◆ DATA
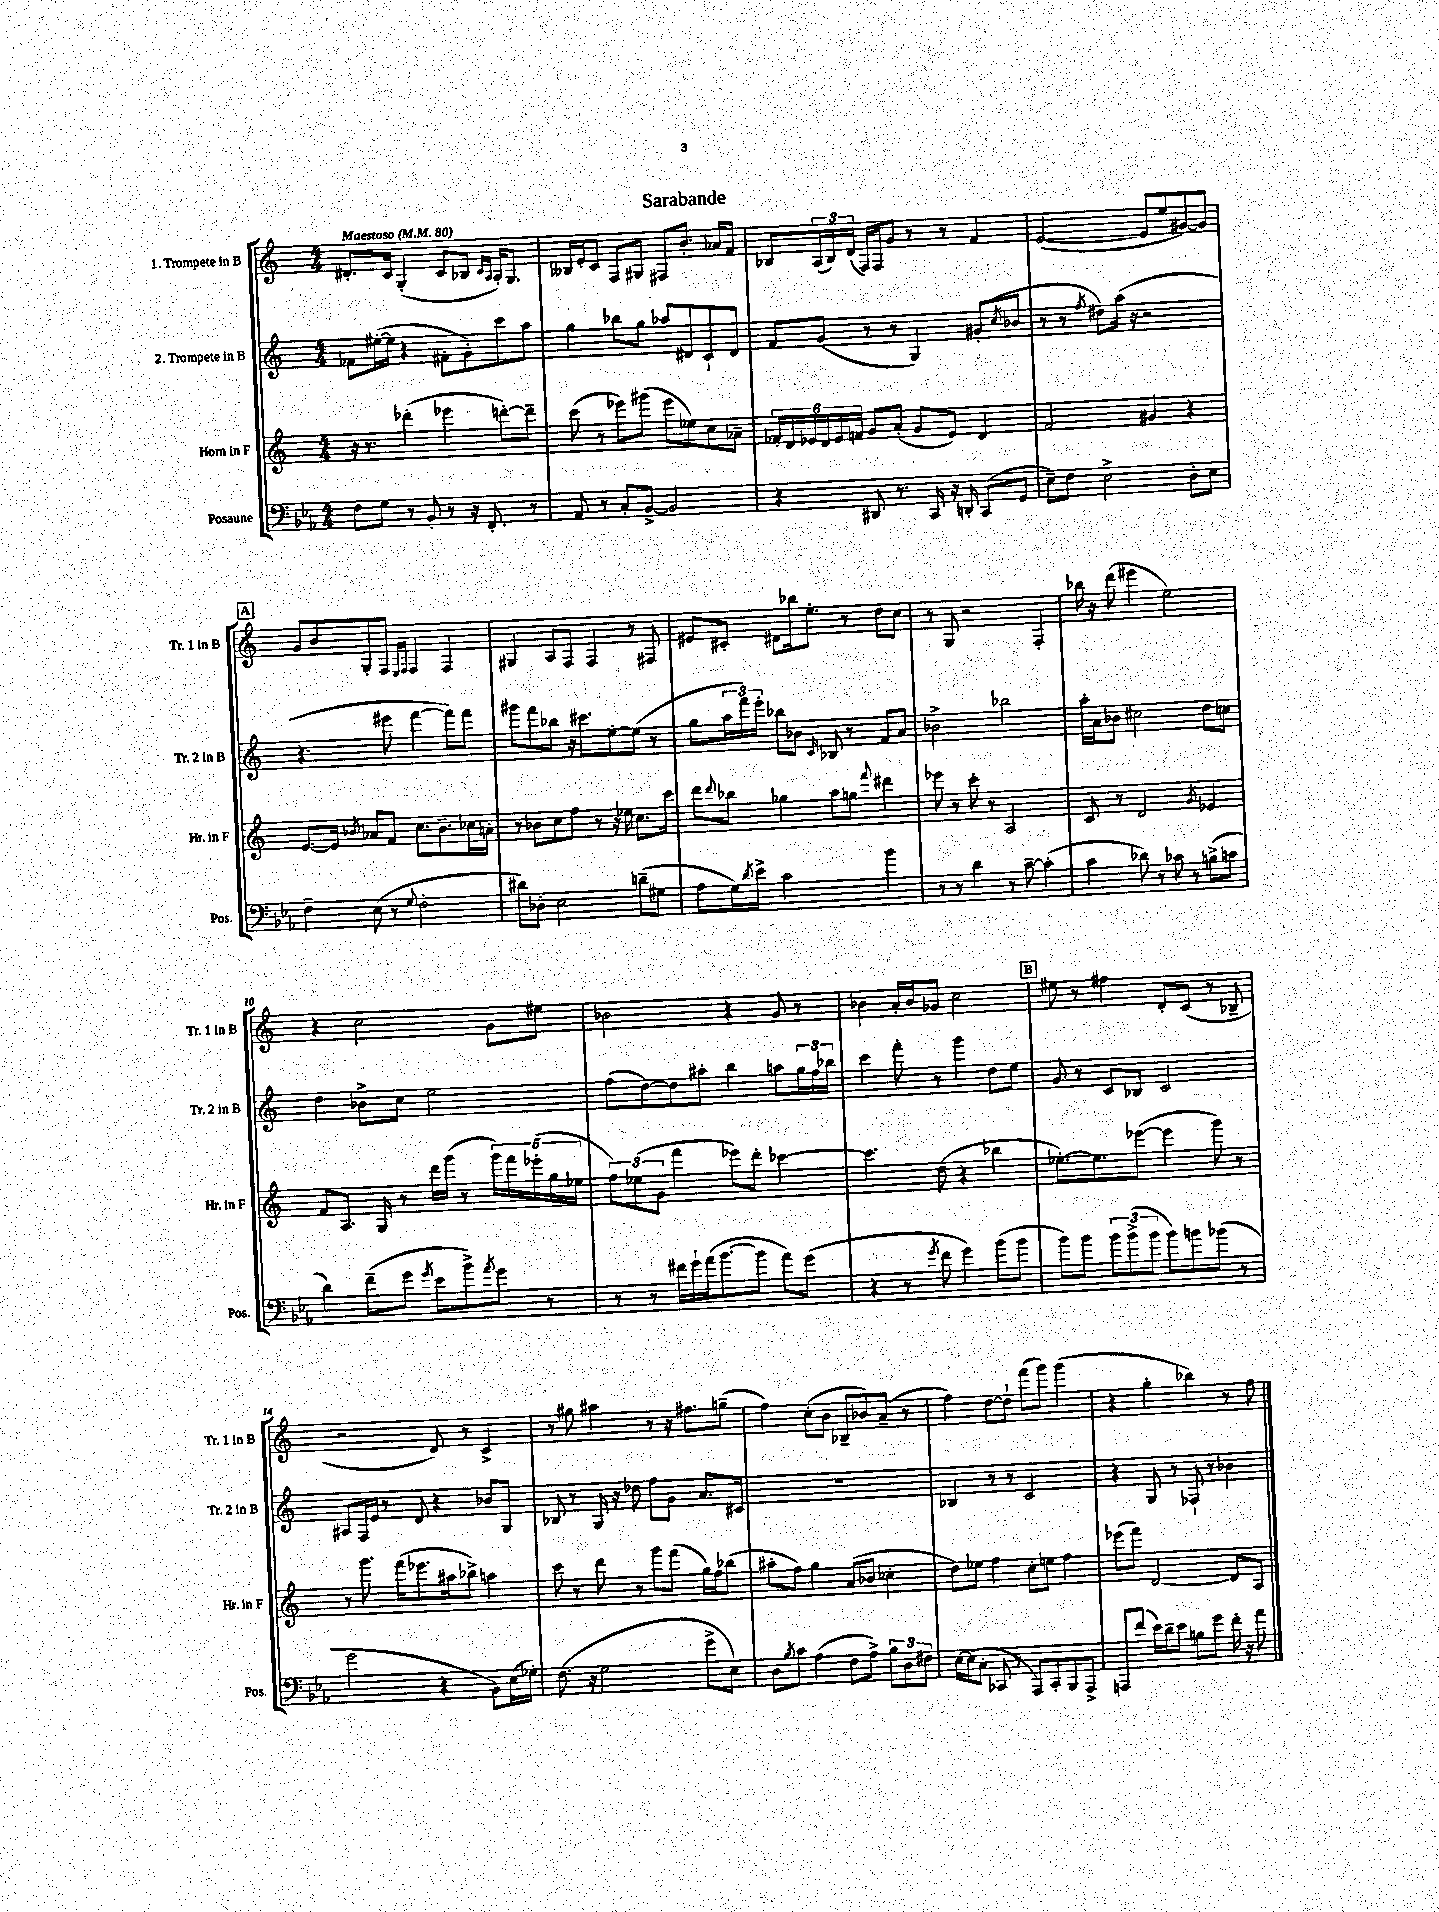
\header { title = "Sarabande" }
<<
\new StaffGroup <<
\new Staff = "s0" \with { instrumentName = "1. Trompete in B" shortInstrumentName = "Tr. 1 in B" } {
    \clef treble \key c \major \numericTimeSignature \time 4/4 \tempo "Maestoso" 4 = 80
    dis'8.-. c'16 g4-.( c'8 bes8 \grace { c'16 a16 } a16-.) g8. |
    beses16 e'16-. c'8 f8 gis8 fis8 b'8.-. aes'16 f'8 |
    bes8 \tuplet 3/2 { a16( bes16) d'16( } f16) f16 g'8 r8 r8 f'4 |
    e'2~( e'8 e''8 gis'8~) gis'8 |
    \mark \markup { \box "A" } g'8 b'8 g8-. f8 \grace { e16 f16 } f4 f4 |
    gis4 a8 f8 f4 r8 fis8 |
    eis'8 cis'8-. dis'8 bes''16 e''8.-. r8 d''8 c''8 |
    r8 g8 r2 f4-. |
    bes''16 r16 d'''8( eis'''4 e''2) |
    r4 c''2 g'8 eis''8 |
    bes'2 r4 g'8 r8 |
    bes'4 a'16-. bes'16 ges'8 c''2 |
    \mark \markup { \box "B" } eis''8 r8 fis''4 d'8-. c'8( r8 bes8-- |
    r2 d'8) r8 c'4-> |
    r8 gis''8 ais''4 r8 r16 fis''8. g''8--( |
    f''4) c''8-.( b'8 bes8-- bes'8) a'8--( r8 |
    f''4) d''8~ d''8-! f'''8( g'''8) g'''4( |
    r4 g''4-. bes''4) r8 f''8 \bar "|." |
}
\new Staff = "s1" \with { instrumentName = "2. Trompete in B" shortInstrumentName = "Tr. 2 in B" } {
    \clef treble \key c \major \numericTimeSignature \time 4/4
    fes'8 eis''16~-.( eis''16 r4 fis'8-. g'8-.) c'''8 a''8 |
    g''4 bes''8 g''8 aes''8 dis'8 c'8-! dis'8 |
    f'8 g'8( r8 r8 g4) gis'8-.( \acciaccatura { c''8 } bes'8 |
    r8 r8 \acciaccatura { f''8 } dis''8) a''16( r16 r2 |
    \mark \markup { \box "A" } r4. eis'''8 f'''4~ f'''8) f'''8 |
    gis'''8 f'''8 bes''8 r16 cis'''8. e''8~-. e''8( r8 |
    g''8 \tuplet 3/2 { a''16 f'''16) e'''16-. } bes''8 bes'8 \grace { c'16 } bes8 r8 f'8 a'8 |
    bes'2-> bes''2 |
    a''16-. a'16 bes'8 cis''2 d''8 c''8 |
    d''4 bes'8-> c''8 e''2 |
    f''8( d''8~) d''8 ais''8-. b''4 a''8 \tuplet 3/2 { g''16 f''16 bes''16 } |
    c'''4 f'''8-. r8 g'''4 d''8 e''8 |
    \mark \markup { \box "B" } g'8 r8 c'8 bes8 c'2 |
    ais8 f16 e'16 r8 d'8 r4 bes'8 g8 |
    bes8 r8 g16 r16 des''8 f''8 g'8 a'8. cis'16 |
    R1 |
    bes4 r8 r8 c'2 |
    r4 g8 r8 fes8-! r8 bes'4 \bar "|." |
}
\new Staff = "s2" \with { instrumentName = "Horn in F" shortInstrumentName = "Hr. in F" } {
    \clef treble \key c \major \numericTimeSignature \time 4/4
    r16 r8. des'''4-.( ees'''4 d'''8~-.) d'''8-- |
    c'''8( r8 ees'''8) gis'''8( ees'''8 ees''8) c''8 aes'8-- |
    \tuplet 6/4 { fes'16-. d'16 ees'16 d'16 ees'16 f'16 } g'8 a'8-.( g'8 ees'8) d'4 |
    f'2 gis'4 r4 |
    \mark \markup { \box "A" } e'8.~ e'16 \acciaccatura { bes'8 } aes'8 f'8 c''8. bes'8.-- ces''16 a'16-. |
    r8 bes'8 c''8 f''8 r8 r16 ees''16 c''8. c'''16 |
    d'''8 \appoggiatura { d'''8 } bes''8 ges''4 a''8 g''8 \appoggiatura { f'''8 } dis'''4 |
    ees'''8 r8 c'''8-. r8 a2 |
    c'8 r8 d'2 \acciaccatura { g'8 } ees'4 |
    f'8 a8. g16 r8 d'''16 g'''16( r8 \tuplet 5/4 { g'''16) f'''16 ees'''16-.( g''16 ees''16 } |
    \tuplet 3/2 { f''8) ees''8( g'8 } f'''4 ees'''8) d'''8-. ces'''4~ |
    ces'''4. d''8( r4 bes''4 |
    \mark \markup { \box "B" } ees''8.~-.) ees''8. ees'''8~( ees'''4 g'''8) r8 |
    r8 g'''8. f'''16( ees'''8. ais''16 bes''8->) a''4 |
    c'''8 r8 d'''8 r8 g'''8 f'''8( g''16) f''16 bes''8( |
    ais''8-. f''8) g''4 a'8( bes'8 ces''4-. |
    d''8) ees''8 f''4 c''8-. e''8 f''4 |
    ees'''8( f'''8) d'2~ d'8 a8 \bar "|." |
}
\new Staff = "s3" \with { instrumentName = "Posaune" shortInstrumentName = "Pos." } {
    \clef bass \key ees \major \numericTimeSignature \time 4/4
    f8 g8 r8 bes,8-. r8 r16 f,8.-. r8 |
    aes,8 r8 c8-. bes,8~-> bes,2 |
    r4 dis,8 r8. c,16 r16 d,16-. c,8( g,8 |
    ees8--) f8 ees2-> d8-. ees8 |
    \mark \markup { \box "A" } f4-- ees8( r8 \appoggiatura { g8 } f2-. |
    dis'8) des8-. ees2 d'8--( gis8 |
    aes8 g16) \acciaccatura { d'8 } ees'16-> c'2 bes'4 |
    r8 r8 d'4 r8 c'8~-- c'4-.( |
    c'4 des'8) r8 ces'8 r8 b8->( c'8 |
    d'4) f'8--( g'8 \acciaccatura { g'8 } ees'8 bes'8->) \acciaccatura { aes'8 } g'8 r8 |
    r8 r8 fis'16 g'16-! aes'16( bes'8.~ bes'8 aes'8) g'8( |
    r4 r8 \acciaccatura { g'8 } f'8 g'4) bes'8( bes'8 |
    \mark \markup { \box "B" } bes'8) bes'8 \tuplet 3/2 { bes'8 bes'8->( bes'8 } bes'8) b'8 bes'8( r8 |
    g'2 r4 bes,8) ees16( ges16-.) |
    f8.( r16 g2 g'8-> ees8) |
    d8 \acciaccatura { bes8 } c'8 aes4( f8 aes8->) \tuplet 3/2 { bes8 d8 fis8 } |
    ees16~ ees16( c8-. ces,8 r8 aes,,8) ces,8-. bes,,8 aes,,8-> |
    a,,8 f'8( ees'16) d'16-- ees'8 b8 g'8 f'16-. r16 aes'8 \bar "|." |
}
>>
>>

◆ ARAHAN TUGAS
Tulis ulang seluruh baris di atas kata demi kata tanpa menyertakan gambarnya.

◆ JAWABAN TERTULIS
\header { title = "Sarabande" }
<<
\new StaffGroup <<
\new Staff = "s0" \with { instrumentName = "1. Trompete in B" shortInstrumentName = "Tr. 1 in B" } {
    \clef treble \key c \major \numericTimeSignature \time 4/4 \tempo "Maestoso" 4 = 80
    dis'8.-. c'16 g4-.( c'8 bes8 \grace { c'16 a16 } a16-.) g8. |
    beses16 e'16-. c'8 f8 gis8 fis8 b'8.-. aes'16 f'8 |
    bes8 \tuplet 3/2 { a16( bes16) d'16( } f16) f16 g'8 r8 r8 f'4 |
    e'2~( e'8 e''8 gis'8~) gis'8 |
    \mark \markup { \box "A" } g'8 b'8 g8-. f8 \grace { e16 f16 } f4 f4 |
    gis4 a8 f8 f4 r8 fis8 |
    eis'8 cis'8-. dis'8 bes''16 e''8.-. r8 d''8 c''8 |
    r8 g8 r2 f4-. |
    bes''16 r16 d'''8( eis'''4 e''2) |
    r4 c''2 g'8 eis''8 |
    bes'2 r4 g'8 r8 |
    bes'4 a'16-. bes'16 ges'8 c''2 |
    \mark \markup { \box "B" } eis''8 r8 fis''4 d'8-. c'8( r8 bes8-- |
    r2 d'8) r8 c'4-> |
    r8 gis''8 ais''4 r8 r16 fis''8. g''8--( |
    f''4) c''8-.( b'8 bes8-- bes'8) a'8--( r8 |
    f''4) d''8~ d''8-! f'''8( g'''8) g'''4( |
    r4 g''4-. bes''4) r8 f''8 \bar "|." |
}
\new Staff = "s1" \with { instrumentName = "2. Trompete in B" shortInstrumentName = "Tr. 2 in B" } {
    \clef treble \key c \major \numericTimeSignature \time 4/4
    fes'8 eis''16~-.( eis''16 r4 fis'8-. g'8-.) c'''8 a''8 |
    g''4 bes''8 g''8 aes''8 dis'8 c'8-! dis'8 |
    f'8 g'8( r8 r8 g4) gis'8-.( \acciaccatura { c''8 } bes'8 |
    r8 r8 \acciaccatura { f''8 } dis''8) a''16( r16 r2 |
    \mark \markup { \box "A" } r4. eis'''8 f'''4~ f'''8) f'''8 |
    gis'''8 f'''8 bes''8 r16 cis'''8. e''8~-. e''8( r8 |
    g''8 \tuplet 3/2 { a''16 f'''16) e'''16-. } bes''8 bes'8 \grace { c'16 } bes8 r8 f'8 a'8 |
    bes'2-> bes''2 |
    a''16-. a'16 bes'8 cis''2 d''8 c''8 |
    d''4 bes'8-> c''8 e''2 |
    f''8( d''8~) d''8 ais''8-. b''4 a''8 \tuplet 3/2 { g''16 f''16 bes''16 } |
    c'''4 f'''8-. r8 g'''4 d''8 e''8 |
    \mark \markup { \box "B" } g'8 r8 c'8 bes8 c'2 |
    ais8 f16 e'16 r8 d'8 r4 bes'8 g8 |
    bes8 r8 g16 r16 des''8 f''8 g'8 a'8. cis'16 |
    R1 |
    bes4 r8 r8 c'2 |
    r4 g8 r8 fes8-! r8 bes'4 \bar "|." |
}
\new Staff = "s2" \with { instrumentName = "Horn in F" shortInstrumentName = "Hr. in F" } {
    \clef treble \key c \major \numericTimeSignature \time 4/4
    r16 r8. des'''4-.( ees'''4 d'''8~-.) d'''8-- |
    c'''8( r8 ees'''8) gis'''8( ees'''8 ees''8) c''8 aes'8-- |
    \tuplet 6/4 { fes'16-. d'16 ees'16 d'16 ees'16 f'16 } g'8 a'8-.( g'8 ees'8) d'4 |
    f'2 gis'4 r4 |
    \mark \markup { \box "A" } e'8.~ e'16 \acciaccatura { bes'8 } aes'8 f'8 c''8. bes'8.-- ces''16 a'16-. |
    r8 bes'8 c''8 f''8 r8 r16 ees''16 c''8. c'''16 |
    d'''8 \appoggiatura { d'''8 } bes''8 ges''4 a''8 g''8 \appoggiatura { f'''8 } dis'''4 |
    ees'''8 r8 c'''8-. r8 a2 |
    c'8 r8 d'2 \acciaccatura { g'8 } ees'4 |
    f'8 a8. g16 r8 d'''16 g'''16( r8 \tuplet 5/4 { g'''16) f'''16 ees'''16-.( g''16 ees''16 } |
    \tuplet 3/2 { f''8) ees''8( g'8 } f'''4 ees'''8) d'''8-. ces'''4~ |
    ces'''4. d''8( r4 bes''4 |
    \mark \markup { \box "B" } ees''8.~-.) ees''8. ees'''8~( ees'''4 g'''8) r8 |
    r8 g'''8. f'''16( ees'''8. ais''16 bes''8->) a''4 |
    c'''8 r8 d'''8 r8 g'''8 f'''8( g''16) f''16 bes''8( |
    ais''8-. f''8) g''4 a'8( bes'8 ces''4-. |
    d''8) ees''8 f''4 c''8-. e''8 f''4 |
    ees'''8( f'''8) d'2~ d'8 a8 \bar "|." |
}
\new Staff = "s3" \with { instrumentName = "Posaune" shortInstrumentName = "Pos." } {
    \clef bass \key ees \major \numericTimeSignature \time 4/4
    f8 g8 r8 bes,8-. r8 r16 f,8.-. r8 |
    aes,8 r8 c8-. bes,8~-> bes,2 |
    r4 dis,8 r8. c,16 r16 d,16-. c,8( g,8 |
    ees8--) f8 ees2-> d8-. ees8 |
    \mark \markup { \box "A" } f4-- ees8( r8 \appoggiatura { g8 } f2-. |
    dis'8) des8-. ees2 d'8--( gis8 |
    aes8 g16) \acciaccatura { d'8 } ees'16-> c'2 bes'4 |
    r8 r8 d'4 r8 c'8~-- c'4-.( |
    c'4 des'8) r8 ces'8 r8 b8->( c'8 |
    d'4) f'8--( g'8 \acciaccatura { g'8 } ees'8 bes'8->) \acciaccatura { aes'8 } g'8 r8 |
    r8 r8 fis'16 g'16-! aes'16( bes'8.~ bes'8 aes'8) g'8( |
    r4 r8 \acciaccatura { g'8 } f'8 g'4) bes'8( bes'8 |
    \mark \markup { \box "B" } bes'8) bes'8 \tuplet 3/2 { bes'8 bes'8->( bes'8 } bes'8) b'8 bes'8( r8 |
    g'2 r4 bes,8) ees16( ges16-.) |
    f8.( r16 g2 g'8-> ees8) |
    d8 \acciaccatura { bes8 } c'8 aes4( f8 aes8->) \tuplet 3/2 { bes8 d8 fis8 } |
    ees16~ ees16( c8-. ces,8 r8 aes,,8) ces,8-. bes,,8 aes,,8-> |
    a,,8 f'8( ees'16) d'16-- ees'8 b8 g'8 f'16-. r16 aes'8 \bar "|." |
}
>>
>>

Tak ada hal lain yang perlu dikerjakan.